Stored data entries
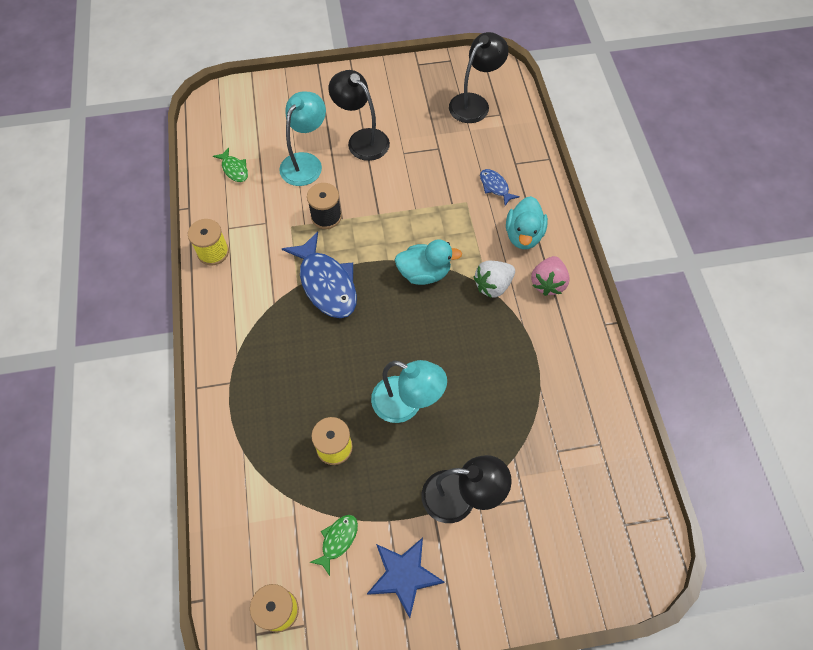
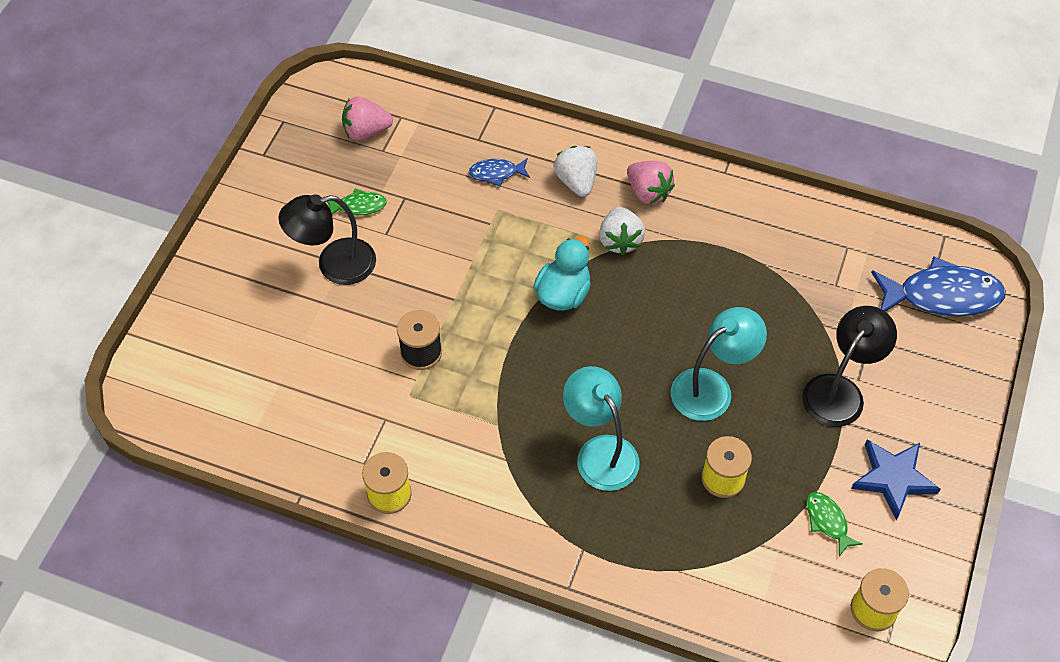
camera: 60 degrees left, 5 degrees down
(234, 169) = (277, 419): green fish -> green fish (358, 206)
(306, 162) = (325, 338): turquoise lamp -> turquoise lamp (600, 452)
(326, 283) = (514, 394): blue fish -> blue fish (942, 296)
(474, 103) = (366, 131): black lamp -> pink strawberry
(523, 235) = (576, 181): turquoise duck -> white strawberry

__WHAT THE TASK ASKS__
All lines from the one containing "(474, 103) = (366, 131): black" through the final line of the records above are to be set down exactly, and no other line is to appear.

__ANSWER TO THIS PROBLEM__
(474, 103) = (366, 131): black lamp -> pink strawberry
(523, 235) = (576, 181): turquoise duck -> white strawberry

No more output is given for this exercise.